In the records that follow, find the line with "camera: 175 degrees right, 10 degrees up"; from there, retype every line exactly through the line with "(711, 283) = (283, 519): none", which also belongs to the answer.

─── EXERCISE INPUTS

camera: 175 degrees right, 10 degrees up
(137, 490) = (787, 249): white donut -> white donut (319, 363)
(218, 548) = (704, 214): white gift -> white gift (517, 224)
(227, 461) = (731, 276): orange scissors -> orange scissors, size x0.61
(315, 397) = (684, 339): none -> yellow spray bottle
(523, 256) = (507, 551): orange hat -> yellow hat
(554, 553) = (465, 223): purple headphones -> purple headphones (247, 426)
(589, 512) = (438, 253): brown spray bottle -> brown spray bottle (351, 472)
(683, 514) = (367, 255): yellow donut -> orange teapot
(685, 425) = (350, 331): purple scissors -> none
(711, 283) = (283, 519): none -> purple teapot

──────
─── EXERCISE INPUTS

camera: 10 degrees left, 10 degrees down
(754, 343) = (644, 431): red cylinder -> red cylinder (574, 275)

──────
─── EXERCISE INPUTS

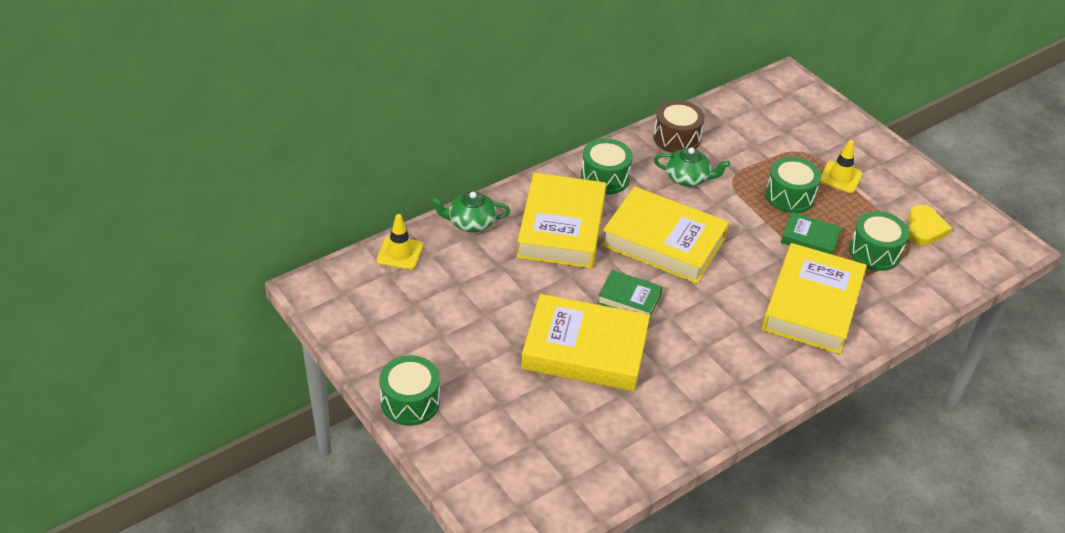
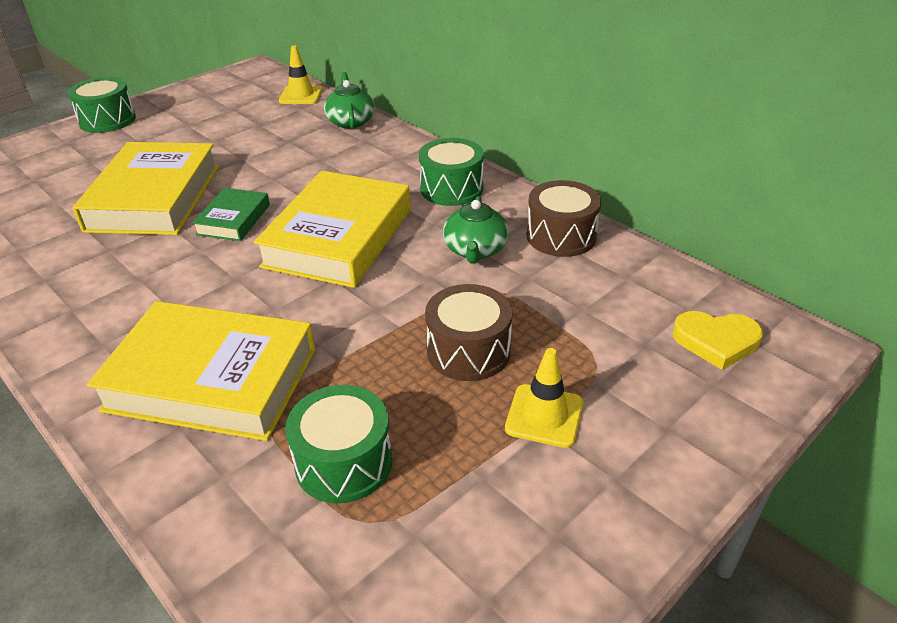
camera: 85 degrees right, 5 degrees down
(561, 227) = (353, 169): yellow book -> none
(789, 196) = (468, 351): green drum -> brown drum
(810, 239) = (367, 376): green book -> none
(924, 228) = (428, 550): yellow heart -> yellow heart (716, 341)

──────

TASK RESULT:
camera: 175 degrees right, 10 degrees up
(137, 490) = (787, 249): white donut -> white donut (319, 363)
(218, 548) = (704, 214): white gift -> white gift (517, 224)
(227, 461) = (731, 276): orange scissors -> orange scissors, size x0.61
(315, 397) = (684, 339): none -> yellow spray bottle
(523, 256) = (507, 551): orange hat -> yellow hat
(554, 553) = (465, 223): purple headphones -> purple headphones (247, 426)
(589, 512) = (438, 253): brown spray bottle -> brown spray bottle (351, 472)
(683, 514) = (367, 255): yellow donut -> orange teapot
(685, 425) = (350, 331): purple scissors -> none
(711, 283) = (283, 519): none -> purple teapot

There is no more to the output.